Problem to solve:
Taking the line with "RGB1 pin G: D3 -> D0" as the first, copy every line through the end of the records below exactly. Do not include pictures.

Data records:
■ ■ ■

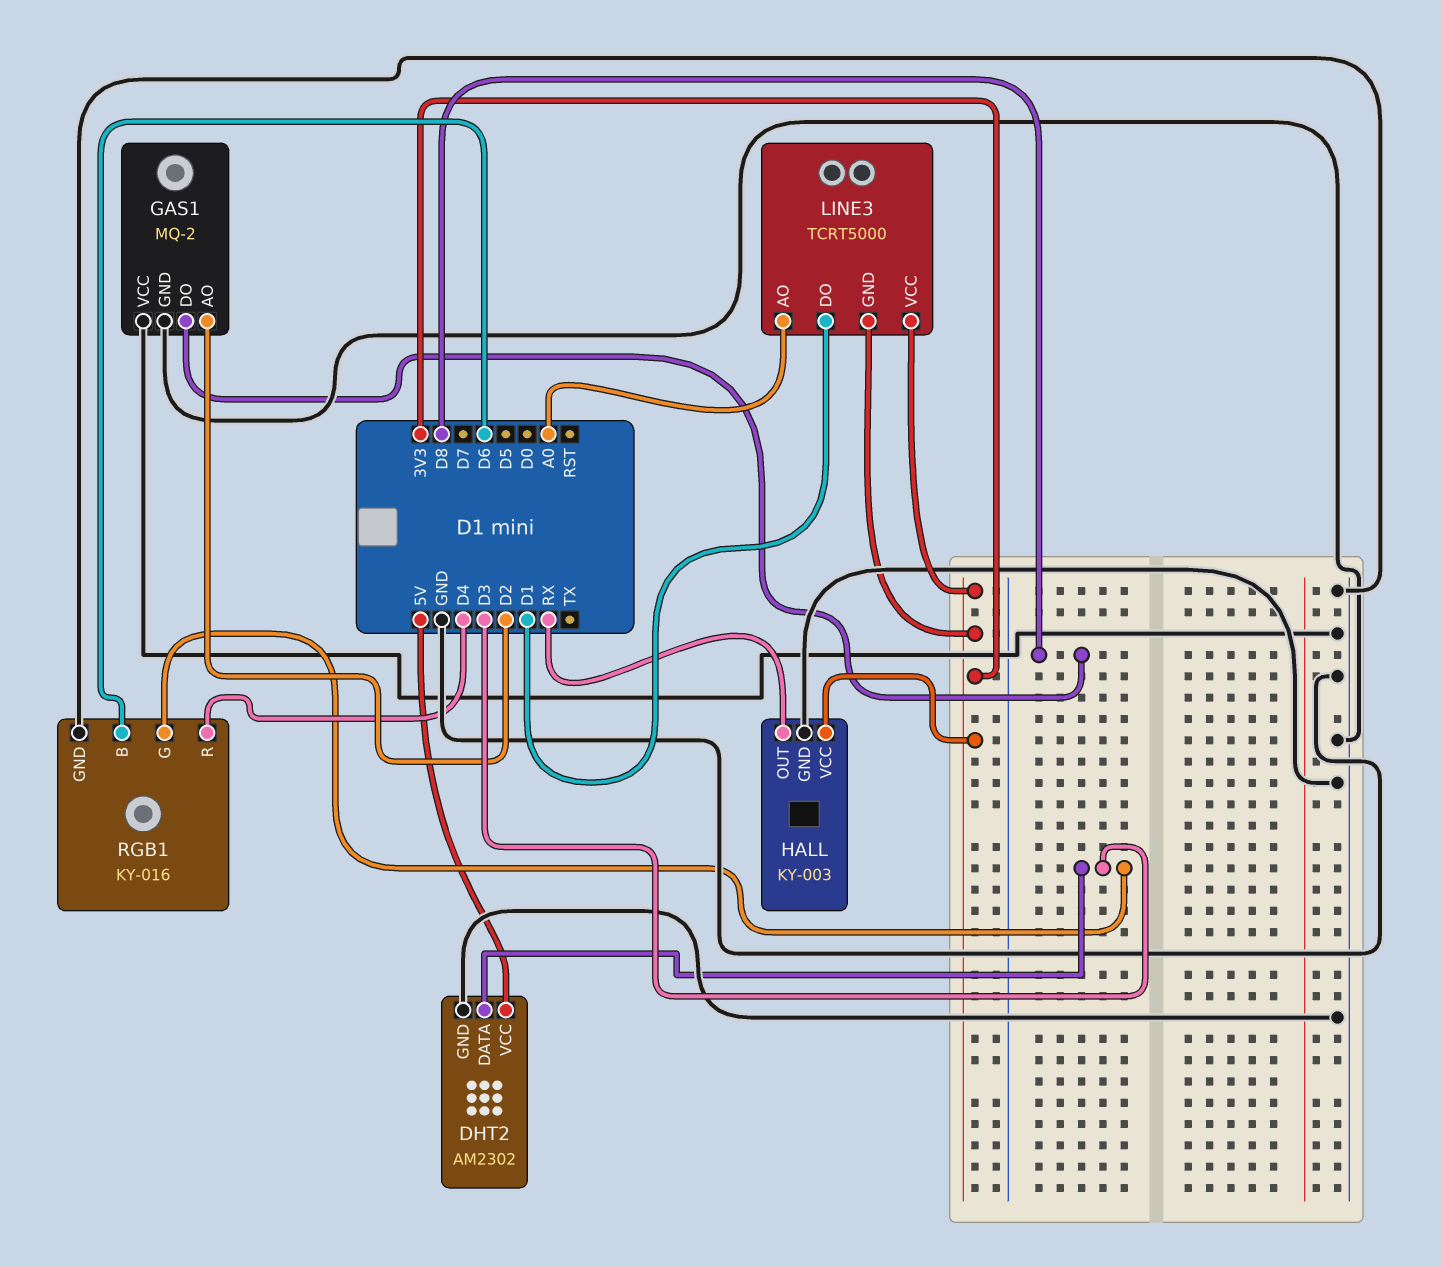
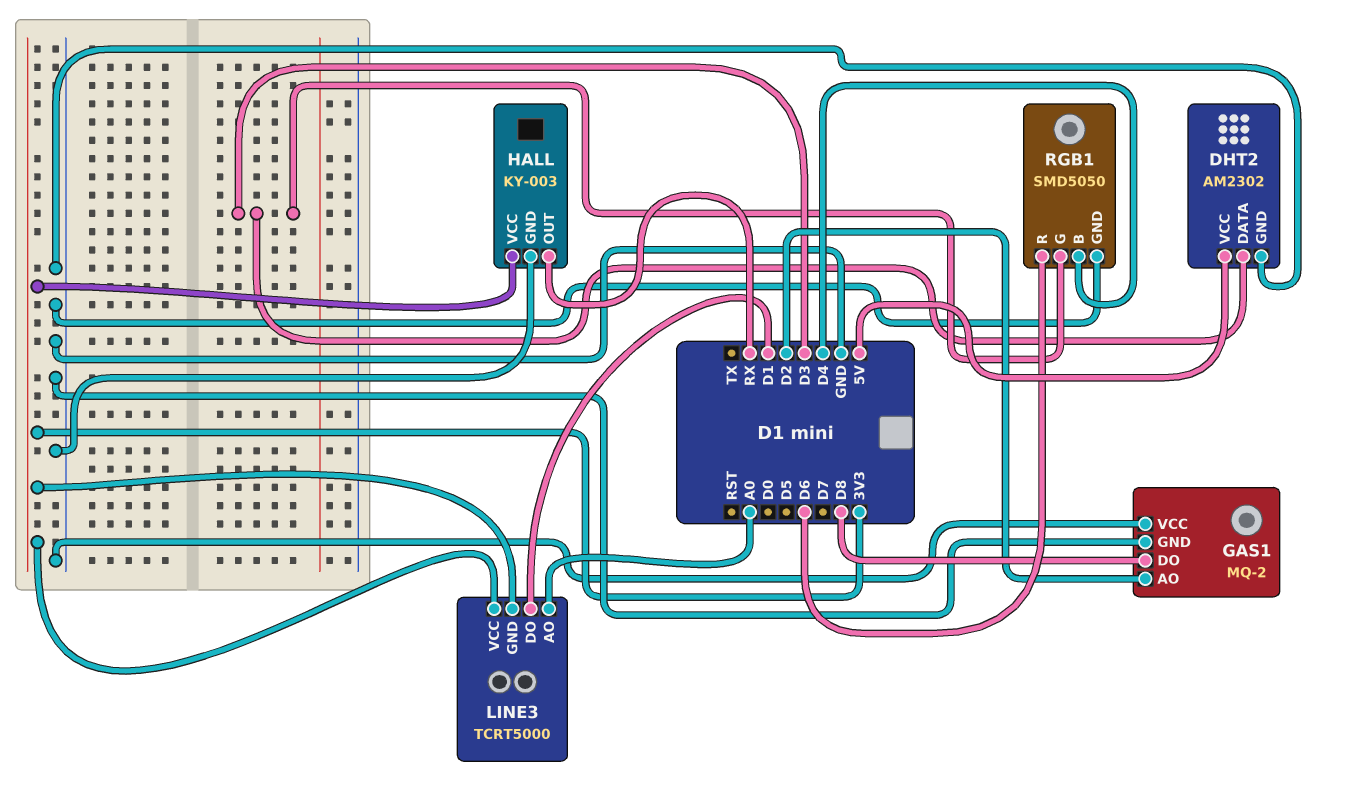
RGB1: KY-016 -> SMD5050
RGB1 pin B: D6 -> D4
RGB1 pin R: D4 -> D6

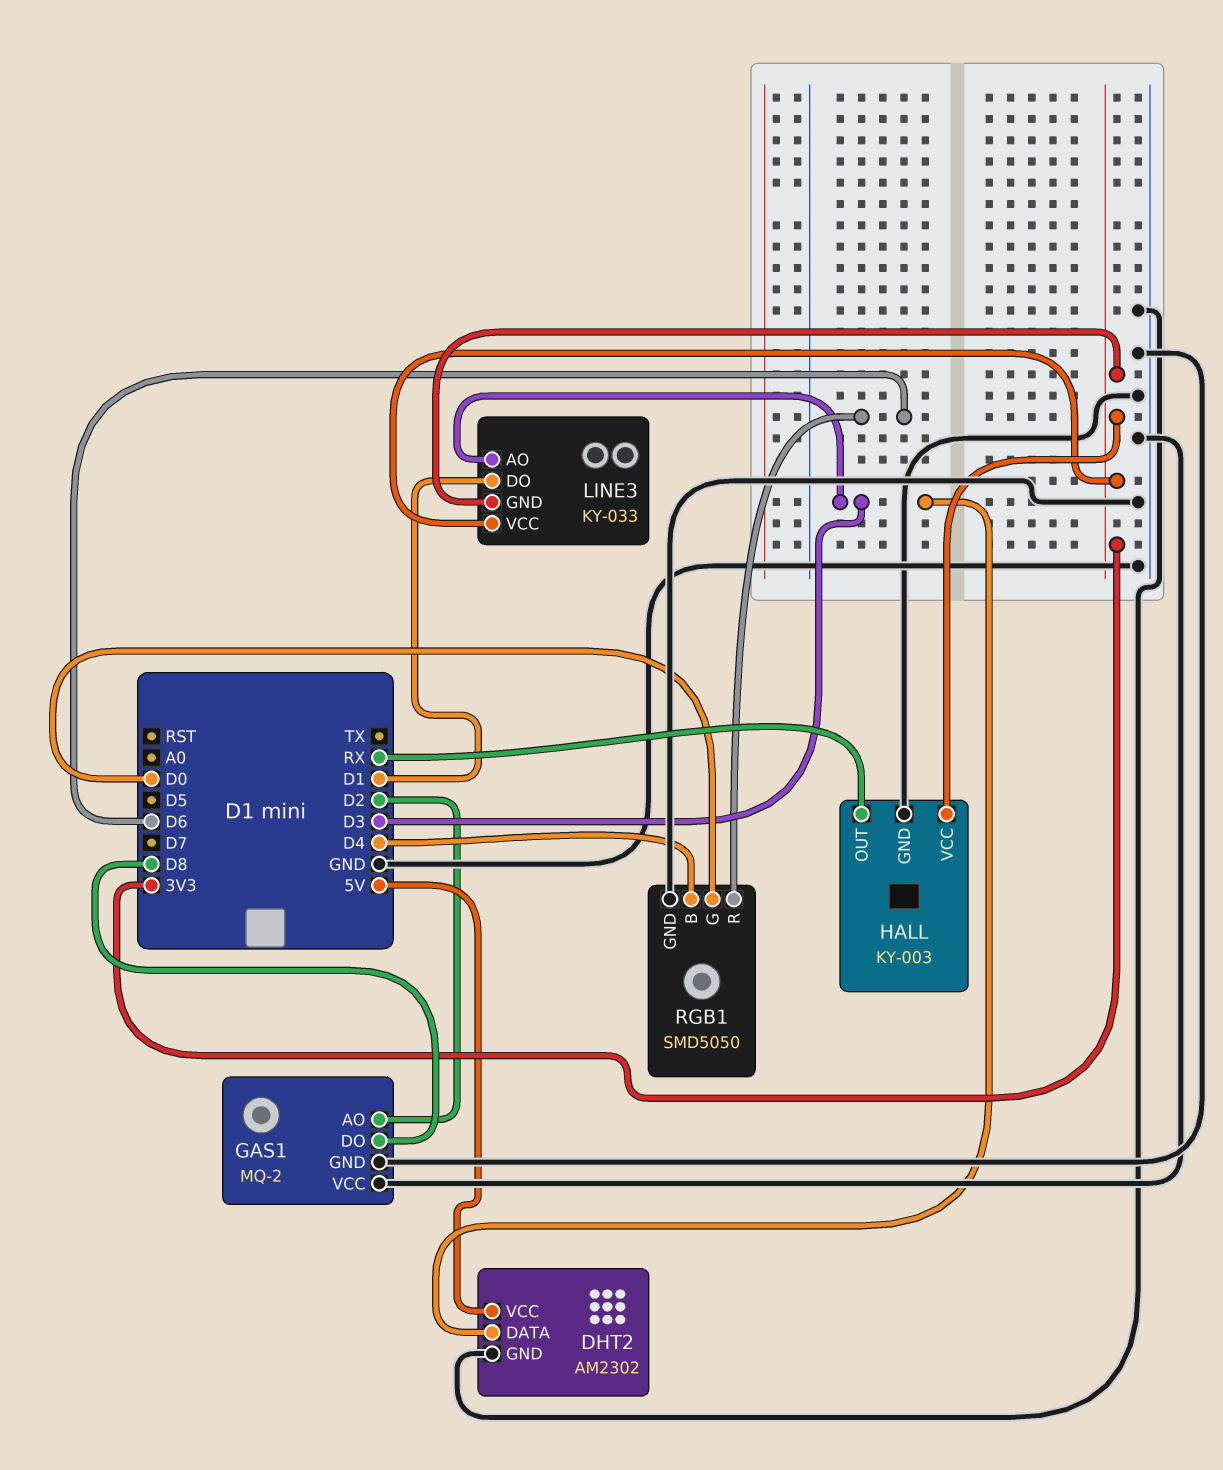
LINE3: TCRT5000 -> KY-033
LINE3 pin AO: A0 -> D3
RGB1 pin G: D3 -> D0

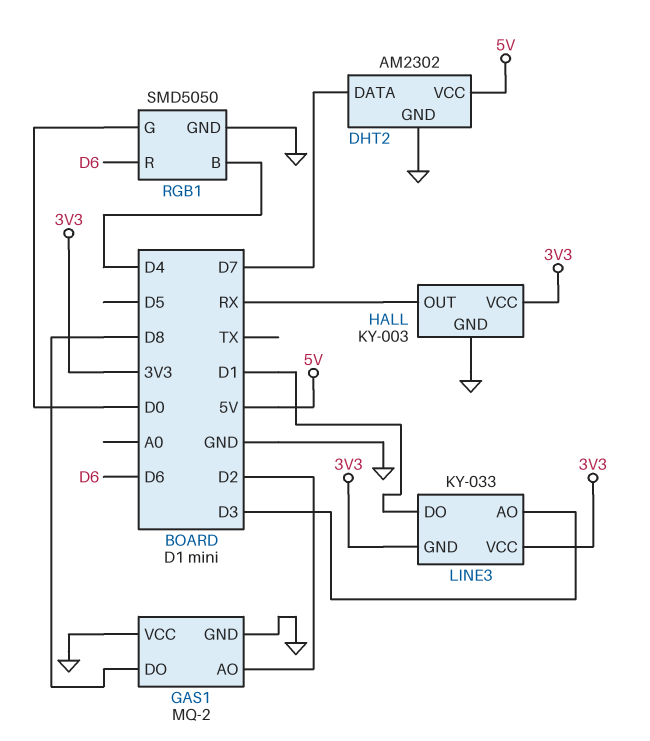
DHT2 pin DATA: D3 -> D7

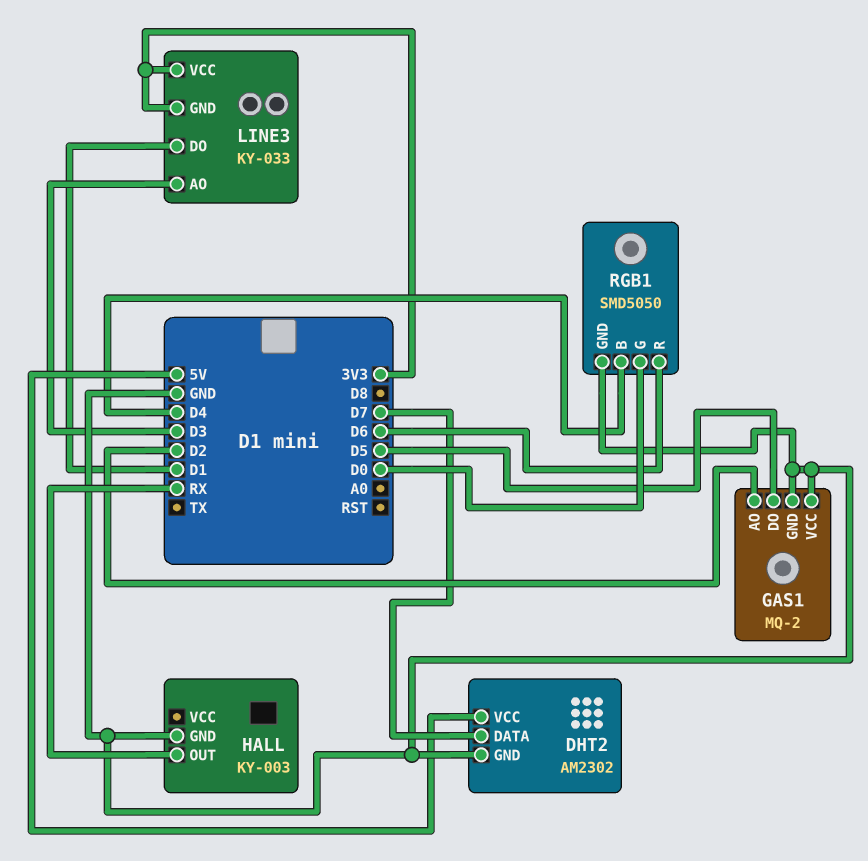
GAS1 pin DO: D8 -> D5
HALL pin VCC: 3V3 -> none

■ ■ ■

Answer to this exercise:
RGB1 pin G: D3 -> D0

DHT2 pin DATA: D3 -> D7

GAS1 pin DO: D8 -> D5
HALL pin VCC: 3V3 -> none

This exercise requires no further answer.